** Opening Recorded data block **

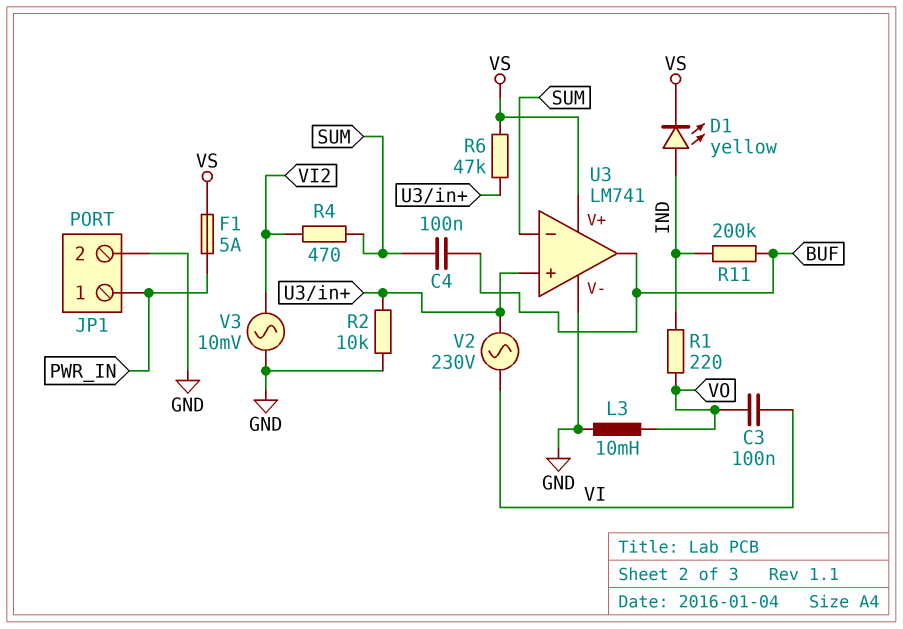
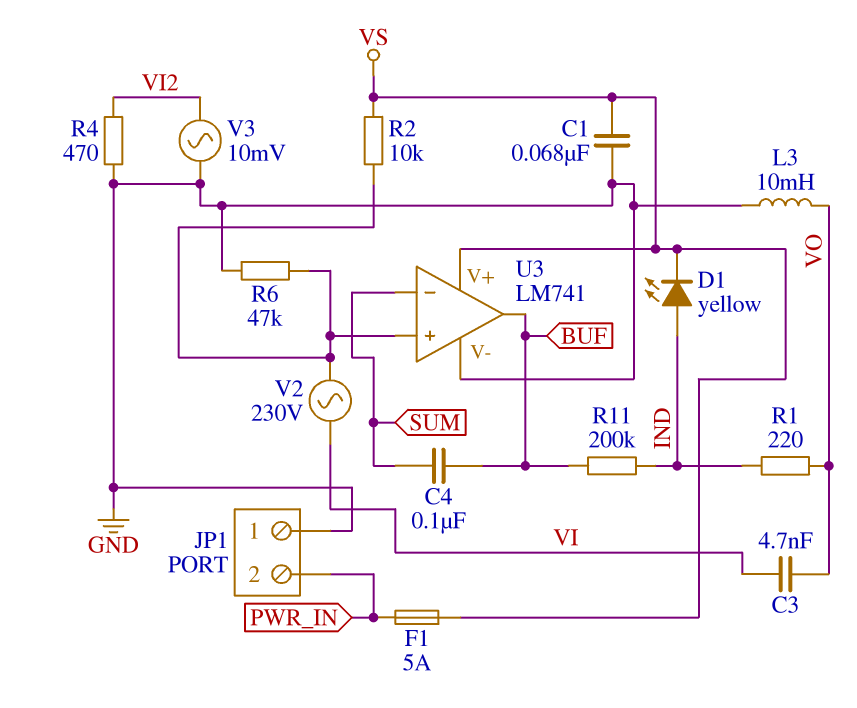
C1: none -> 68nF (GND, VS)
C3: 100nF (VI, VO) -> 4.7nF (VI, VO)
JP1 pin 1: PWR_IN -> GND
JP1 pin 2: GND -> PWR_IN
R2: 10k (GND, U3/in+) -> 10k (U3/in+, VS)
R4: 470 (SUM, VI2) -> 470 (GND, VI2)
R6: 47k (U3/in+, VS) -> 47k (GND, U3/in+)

** Closing Recorded data block **
** Opening Recorded data block **

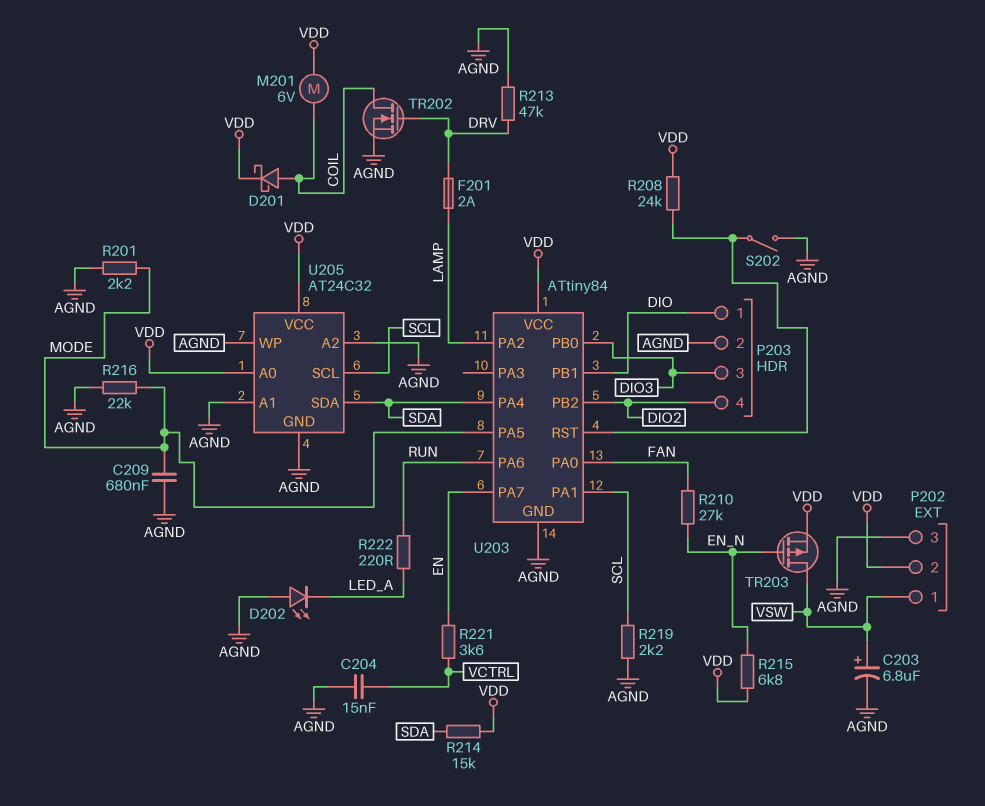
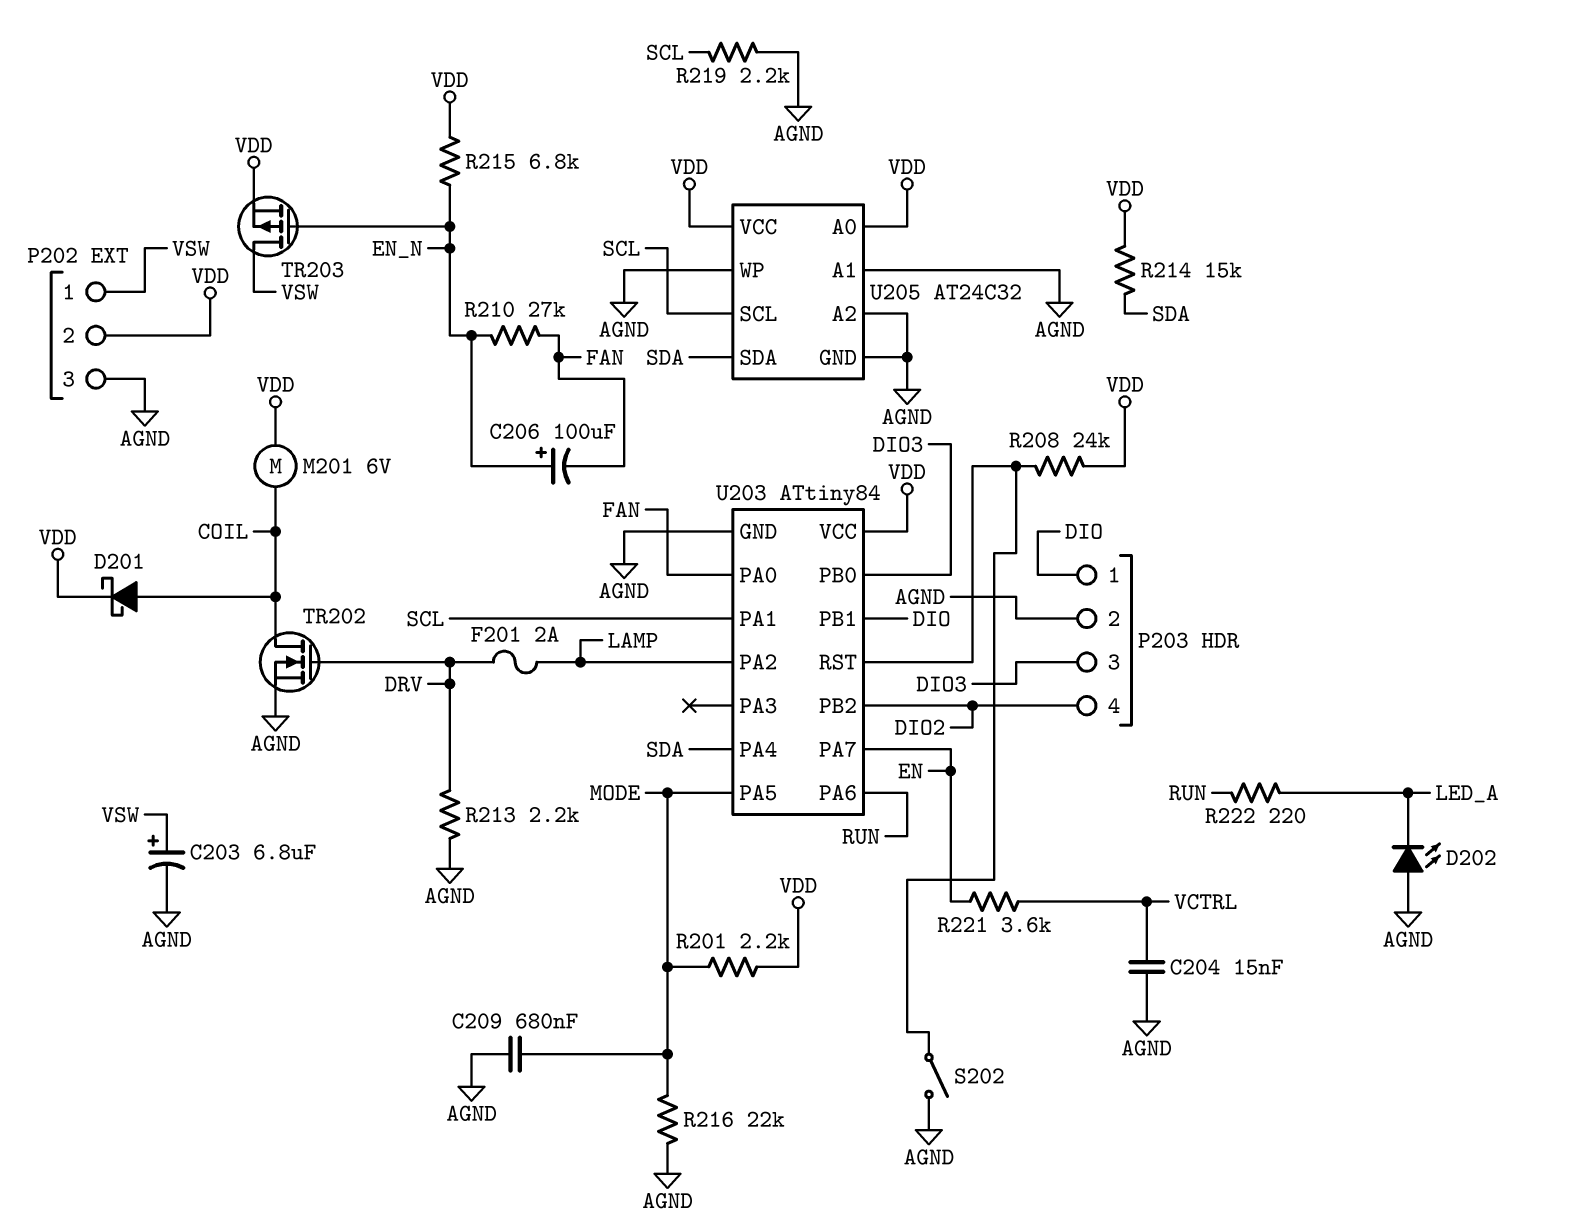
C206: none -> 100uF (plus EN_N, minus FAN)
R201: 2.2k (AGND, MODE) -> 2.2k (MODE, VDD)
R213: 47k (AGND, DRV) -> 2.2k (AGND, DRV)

** Closing Recorded data block **
** Opening Recorded data block **

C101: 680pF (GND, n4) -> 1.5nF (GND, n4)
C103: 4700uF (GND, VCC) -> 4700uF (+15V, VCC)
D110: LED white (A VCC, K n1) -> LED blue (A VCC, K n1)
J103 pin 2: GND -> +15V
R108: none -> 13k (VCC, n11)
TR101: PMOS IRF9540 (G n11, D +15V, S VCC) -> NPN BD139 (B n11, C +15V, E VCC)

** Closing Recorded data block **

The response should be the listing above, limited to the lines between the one holding "C103: 4700uF (GND, VCC) -> 4700uF (+15V, VCC)" and the one holding "TR101: PMOS IRF9540", inclusive, reproduced exactly.

C103: 4700uF (GND, VCC) -> 4700uF (+15V, VCC)
D110: LED white (A VCC, K n1) -> LED blue (A VCC, K n1)
J103 pin 2: GND -> +15V
R108: none -> 13k (VCC, n11)
TR101: PMOS IRF9540 (G n11, D +15V, S VCC) -> NPN BD139 (B n11, C +15V, E VCC)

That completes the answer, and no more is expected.